▶ Task brief
The answer should hold every line of the listing, unchanged and free of images.

★ ★ ★ ★ ★

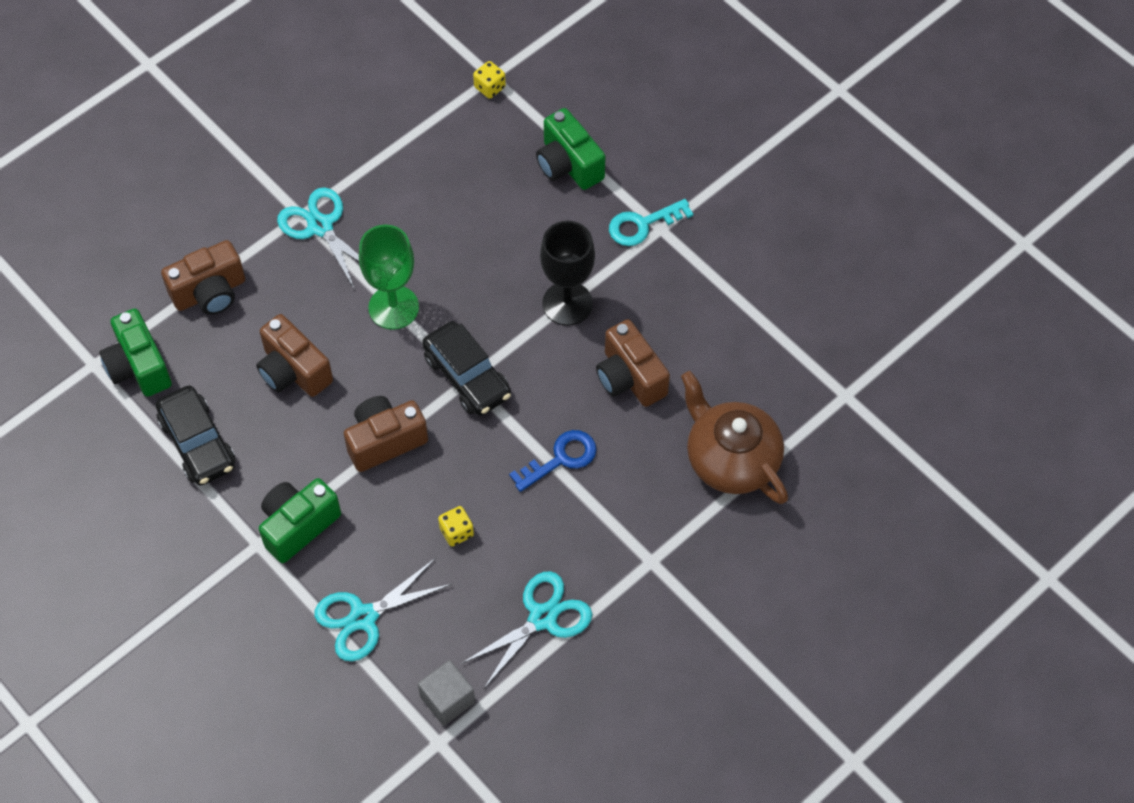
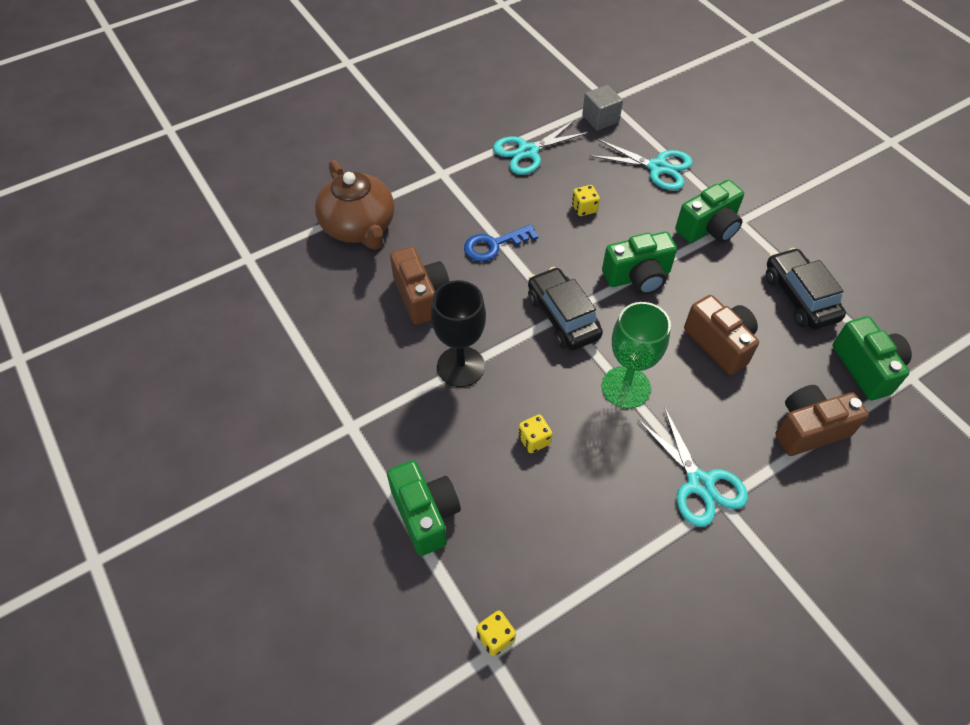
camera: 170 degrees left, 5 degrees down
(363, 617) = (657, 167): turquoise scissors -> turquoise scissors turned 45 degrees clockwise
(385, 441) = (638, 277): brown camera -> green camera
(480, 242) = (534, 440): none -> yellow dice
(643, 225) = (367, 433): turquoise key -> none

★ ★ ★ ★ ★

▶ Task solution
camera: 170 degrees left, 5 degrees down
(363, 617) = (657, 167): turquoise scissors -> turquoise scissors turned 45 degrees clockwise
(385, 441) = (638, 277): brown camera -> green camera
(480, 242) = (534, 440): none -> yellow dice
(643, 225) = (367, 433): turquoise key -> none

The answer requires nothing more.